(INFORMATION SUPPLIED Opens)

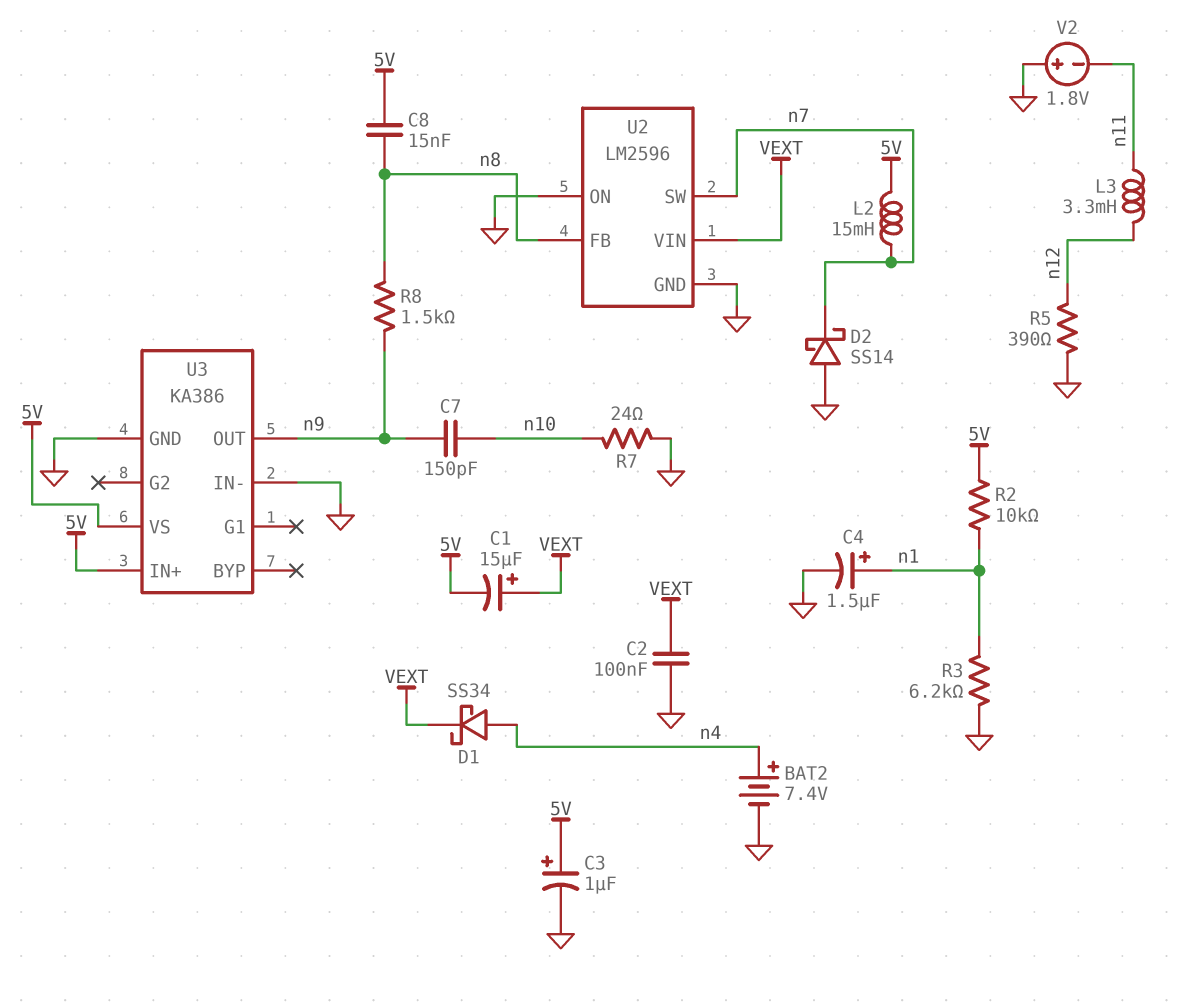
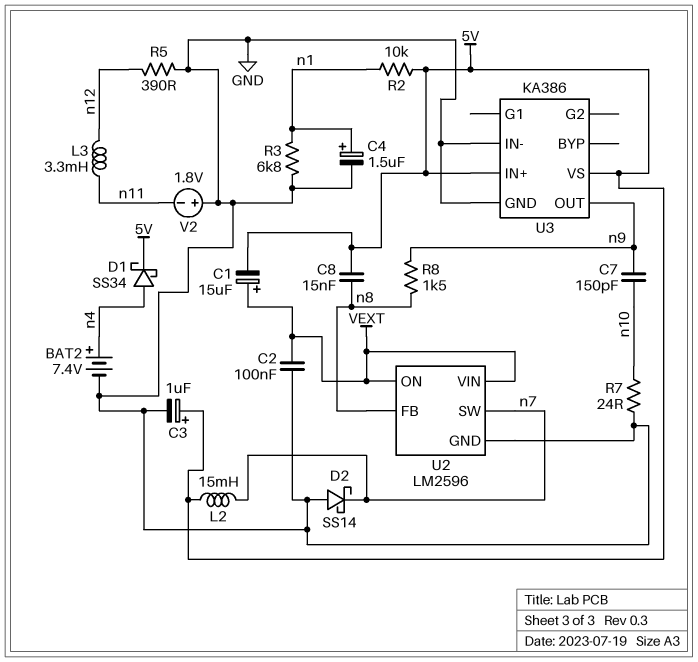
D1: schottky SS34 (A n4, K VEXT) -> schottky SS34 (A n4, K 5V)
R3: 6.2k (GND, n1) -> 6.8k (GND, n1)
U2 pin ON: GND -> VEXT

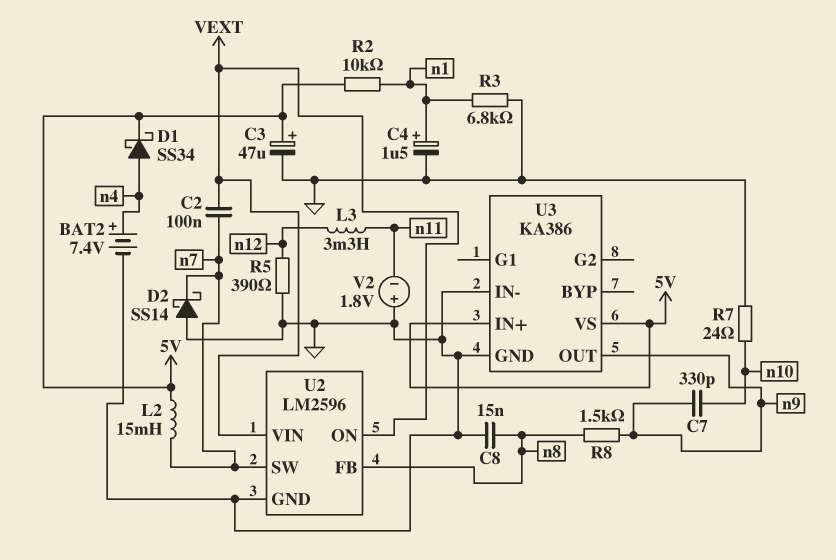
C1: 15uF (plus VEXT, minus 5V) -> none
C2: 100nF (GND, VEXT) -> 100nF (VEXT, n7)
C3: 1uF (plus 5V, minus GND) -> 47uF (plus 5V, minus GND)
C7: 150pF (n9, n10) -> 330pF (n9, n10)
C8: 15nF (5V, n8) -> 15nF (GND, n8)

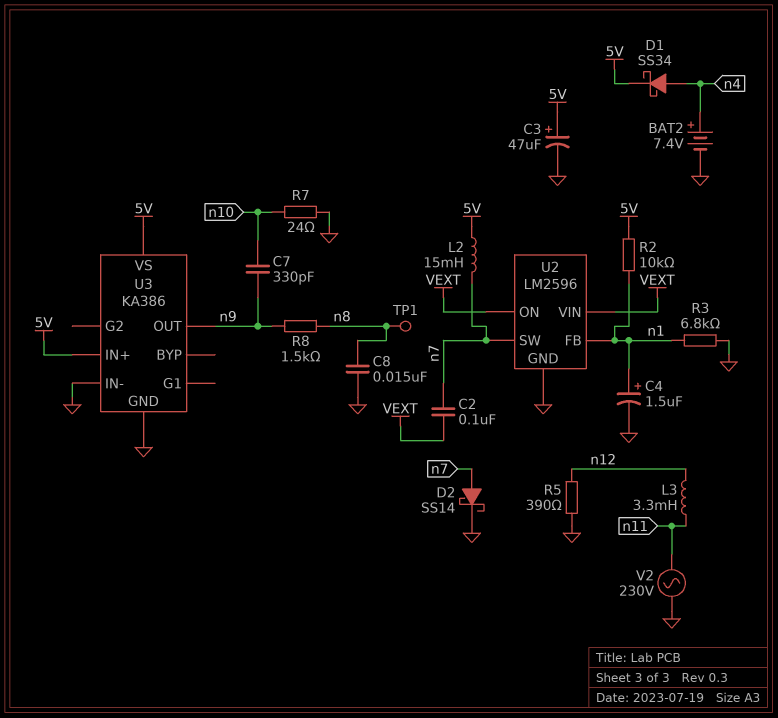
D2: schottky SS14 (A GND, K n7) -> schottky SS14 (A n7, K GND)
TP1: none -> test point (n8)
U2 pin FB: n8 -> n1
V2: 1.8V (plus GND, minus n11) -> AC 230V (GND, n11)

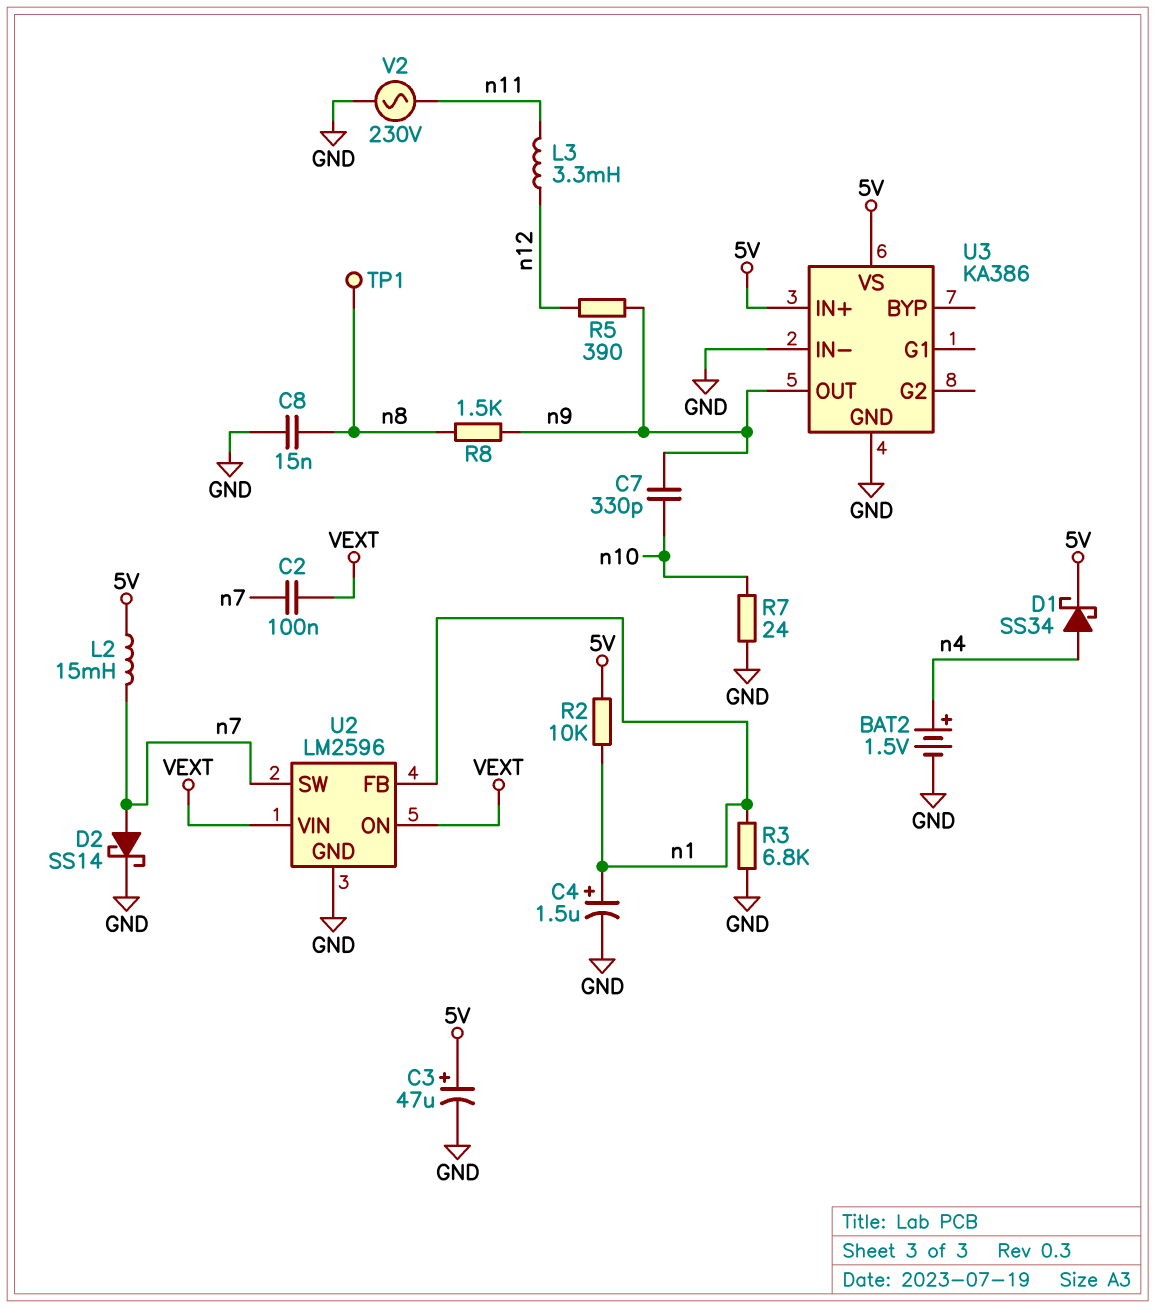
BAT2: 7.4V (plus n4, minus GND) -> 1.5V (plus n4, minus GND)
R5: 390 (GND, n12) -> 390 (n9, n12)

(INFORMATION SUPPLIED Closes)

• TASK DETAILS:
Return exactly the lines running from the line with "U2 pin FB: n8 -> n1" through the final line of the listing. Leave the pictures out.

• WORKED SOLUTION:
U2 pin FB: n8 -> n1
V2: 1.8V (plus GND, minus n11) -> AC 230V (GND, n11)

BAT2: 7.4V (plus n4, minus GND) -> 1.5V (plus n4, minus GND)
R5: 390 (GND, n12) -> 390 (n9, n12)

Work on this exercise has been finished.